*PROVIDED ENTRIES*
-- START --
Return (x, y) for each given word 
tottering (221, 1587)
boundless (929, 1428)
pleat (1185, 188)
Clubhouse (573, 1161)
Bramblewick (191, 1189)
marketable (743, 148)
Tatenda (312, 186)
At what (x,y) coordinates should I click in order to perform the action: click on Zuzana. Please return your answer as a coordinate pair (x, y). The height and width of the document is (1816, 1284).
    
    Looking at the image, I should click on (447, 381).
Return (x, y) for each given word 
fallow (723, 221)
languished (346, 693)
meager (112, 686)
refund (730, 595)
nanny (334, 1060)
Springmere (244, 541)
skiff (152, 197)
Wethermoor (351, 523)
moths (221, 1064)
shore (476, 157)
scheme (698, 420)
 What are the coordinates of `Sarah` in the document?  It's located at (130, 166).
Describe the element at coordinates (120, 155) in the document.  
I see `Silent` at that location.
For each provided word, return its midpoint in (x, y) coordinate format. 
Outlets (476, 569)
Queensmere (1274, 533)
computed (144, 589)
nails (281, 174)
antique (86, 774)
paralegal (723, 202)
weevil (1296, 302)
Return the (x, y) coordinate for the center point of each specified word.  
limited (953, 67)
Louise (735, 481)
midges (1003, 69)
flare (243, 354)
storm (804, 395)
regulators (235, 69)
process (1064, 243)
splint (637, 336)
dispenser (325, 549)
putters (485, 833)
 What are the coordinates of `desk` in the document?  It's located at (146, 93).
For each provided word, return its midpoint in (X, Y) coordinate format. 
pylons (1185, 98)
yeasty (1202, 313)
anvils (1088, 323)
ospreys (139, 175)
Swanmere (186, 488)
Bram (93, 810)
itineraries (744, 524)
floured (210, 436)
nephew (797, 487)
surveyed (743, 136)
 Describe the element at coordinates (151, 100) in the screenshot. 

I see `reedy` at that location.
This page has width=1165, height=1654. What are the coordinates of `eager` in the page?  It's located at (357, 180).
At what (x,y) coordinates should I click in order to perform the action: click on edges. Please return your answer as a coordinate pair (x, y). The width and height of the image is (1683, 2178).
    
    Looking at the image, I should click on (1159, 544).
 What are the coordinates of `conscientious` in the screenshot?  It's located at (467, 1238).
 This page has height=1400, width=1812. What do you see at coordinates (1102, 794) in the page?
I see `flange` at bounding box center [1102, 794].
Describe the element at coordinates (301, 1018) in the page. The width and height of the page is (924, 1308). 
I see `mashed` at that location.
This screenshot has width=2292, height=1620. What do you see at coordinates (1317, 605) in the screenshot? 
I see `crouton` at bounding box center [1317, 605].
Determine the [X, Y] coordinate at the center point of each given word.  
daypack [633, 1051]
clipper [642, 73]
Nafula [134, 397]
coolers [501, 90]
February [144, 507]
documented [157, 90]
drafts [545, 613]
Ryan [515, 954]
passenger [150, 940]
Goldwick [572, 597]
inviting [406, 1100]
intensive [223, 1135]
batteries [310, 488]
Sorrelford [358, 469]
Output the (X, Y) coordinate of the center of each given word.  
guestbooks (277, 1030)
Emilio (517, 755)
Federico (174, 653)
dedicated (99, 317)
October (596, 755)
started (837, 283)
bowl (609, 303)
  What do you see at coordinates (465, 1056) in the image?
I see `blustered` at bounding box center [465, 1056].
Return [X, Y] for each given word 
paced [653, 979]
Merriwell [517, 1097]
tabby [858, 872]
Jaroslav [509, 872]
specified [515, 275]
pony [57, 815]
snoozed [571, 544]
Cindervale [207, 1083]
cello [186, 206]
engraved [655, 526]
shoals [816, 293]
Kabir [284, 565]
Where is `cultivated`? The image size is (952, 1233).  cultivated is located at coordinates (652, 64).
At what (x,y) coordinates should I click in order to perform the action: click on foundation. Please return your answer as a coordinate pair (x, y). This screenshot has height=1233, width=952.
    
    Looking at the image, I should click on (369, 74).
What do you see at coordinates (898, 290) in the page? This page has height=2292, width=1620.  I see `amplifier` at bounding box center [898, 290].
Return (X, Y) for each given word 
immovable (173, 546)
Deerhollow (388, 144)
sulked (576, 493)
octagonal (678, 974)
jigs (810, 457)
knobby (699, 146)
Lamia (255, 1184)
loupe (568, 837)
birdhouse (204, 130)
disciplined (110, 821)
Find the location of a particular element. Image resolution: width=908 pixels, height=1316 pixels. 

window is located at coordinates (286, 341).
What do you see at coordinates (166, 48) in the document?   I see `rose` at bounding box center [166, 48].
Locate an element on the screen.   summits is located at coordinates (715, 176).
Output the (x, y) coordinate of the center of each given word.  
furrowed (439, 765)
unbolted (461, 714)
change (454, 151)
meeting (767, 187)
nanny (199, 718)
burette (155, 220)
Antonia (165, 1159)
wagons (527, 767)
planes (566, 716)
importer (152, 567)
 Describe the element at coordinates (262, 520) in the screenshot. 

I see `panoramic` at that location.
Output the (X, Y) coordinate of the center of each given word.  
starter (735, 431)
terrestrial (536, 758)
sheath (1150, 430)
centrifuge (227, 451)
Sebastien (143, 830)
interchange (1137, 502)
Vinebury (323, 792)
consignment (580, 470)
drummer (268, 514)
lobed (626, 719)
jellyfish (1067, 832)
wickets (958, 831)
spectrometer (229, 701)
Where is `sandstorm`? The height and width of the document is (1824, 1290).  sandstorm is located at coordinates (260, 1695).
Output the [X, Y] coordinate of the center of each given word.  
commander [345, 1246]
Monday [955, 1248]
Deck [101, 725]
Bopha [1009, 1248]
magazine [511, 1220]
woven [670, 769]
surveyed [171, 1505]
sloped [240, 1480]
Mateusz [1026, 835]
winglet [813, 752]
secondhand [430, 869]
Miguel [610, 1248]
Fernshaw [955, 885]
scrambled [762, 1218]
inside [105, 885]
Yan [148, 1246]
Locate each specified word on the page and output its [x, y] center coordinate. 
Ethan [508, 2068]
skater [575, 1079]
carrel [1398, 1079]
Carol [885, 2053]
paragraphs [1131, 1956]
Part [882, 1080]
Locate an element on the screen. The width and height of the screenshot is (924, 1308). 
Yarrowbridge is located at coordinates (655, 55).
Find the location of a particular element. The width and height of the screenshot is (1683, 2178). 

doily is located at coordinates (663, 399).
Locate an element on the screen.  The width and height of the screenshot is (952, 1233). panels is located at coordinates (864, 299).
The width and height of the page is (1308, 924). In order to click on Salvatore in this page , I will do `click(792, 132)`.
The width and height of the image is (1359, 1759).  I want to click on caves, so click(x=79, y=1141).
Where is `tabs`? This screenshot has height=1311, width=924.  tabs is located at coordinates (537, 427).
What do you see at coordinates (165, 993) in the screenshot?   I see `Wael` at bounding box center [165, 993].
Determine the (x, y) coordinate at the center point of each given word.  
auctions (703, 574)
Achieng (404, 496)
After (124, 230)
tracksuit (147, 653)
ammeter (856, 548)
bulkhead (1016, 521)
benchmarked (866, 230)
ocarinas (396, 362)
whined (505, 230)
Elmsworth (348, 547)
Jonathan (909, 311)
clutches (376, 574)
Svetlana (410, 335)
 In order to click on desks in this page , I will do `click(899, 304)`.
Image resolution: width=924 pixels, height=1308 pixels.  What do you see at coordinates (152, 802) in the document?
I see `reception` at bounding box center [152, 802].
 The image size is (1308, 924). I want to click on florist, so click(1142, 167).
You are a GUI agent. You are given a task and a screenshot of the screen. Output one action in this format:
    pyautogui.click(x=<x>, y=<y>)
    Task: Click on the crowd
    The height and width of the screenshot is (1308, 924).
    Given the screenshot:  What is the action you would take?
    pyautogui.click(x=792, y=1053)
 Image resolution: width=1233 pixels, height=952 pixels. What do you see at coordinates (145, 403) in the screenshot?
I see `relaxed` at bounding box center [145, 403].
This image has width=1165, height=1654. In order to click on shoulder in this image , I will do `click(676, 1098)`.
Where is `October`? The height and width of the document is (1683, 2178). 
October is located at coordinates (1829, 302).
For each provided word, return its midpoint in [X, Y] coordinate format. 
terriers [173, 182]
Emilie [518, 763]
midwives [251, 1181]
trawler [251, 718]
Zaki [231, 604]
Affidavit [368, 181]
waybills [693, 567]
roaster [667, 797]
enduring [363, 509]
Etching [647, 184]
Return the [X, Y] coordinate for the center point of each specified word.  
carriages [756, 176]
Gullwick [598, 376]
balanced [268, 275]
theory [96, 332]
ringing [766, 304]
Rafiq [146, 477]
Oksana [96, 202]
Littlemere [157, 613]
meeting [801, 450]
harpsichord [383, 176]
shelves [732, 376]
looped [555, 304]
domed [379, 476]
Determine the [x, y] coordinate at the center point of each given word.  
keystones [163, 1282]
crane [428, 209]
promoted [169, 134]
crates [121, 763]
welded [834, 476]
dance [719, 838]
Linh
-- END --
*STATED PROBLEM*
Copy out the rows above word for word, from the line containing "Svetlana (410, 335)" through the line containing "October is located", with both of those lines included.

*REPLY TO THE EXERCISE*
Svetlana (410, 335)
 In order to click on desks in this page , I will do `click(899, 304)`.
Image resolution: width=924 pixels, height=1308 pixels.  What do you see at coordinates (152, 802) in the document?
I see `reception` at bounding box center [152, 802].
 The image size is (1308, 924). I want to click on florist, so click(1142, 167).
You are a GUI agent. You are given a task and a screenshot of the screen. Output one action in this format:
    pyautogui.click(x=<x>, y=<y>)
    Task: Click on the crowd
    The height and width of the screenshot is (1308, 924).
    Given the screenshot:  What is the action you would take?
    pyautogui.click(x=792, y=1053)
 Image resolution: width=1233 pixels, height=952 pixels. What do you see at coordinates (145, 403) in the screenshot?
I see `relaxed` at bounding box center [145, 403].
This image has width=1165, height=1654. In order to click on shoulder in this image , I will do `click(676, 1098)`.
Where is `October`? The height and width of the document is (1683, 2178). 
October is located at coordinates (1829, 302).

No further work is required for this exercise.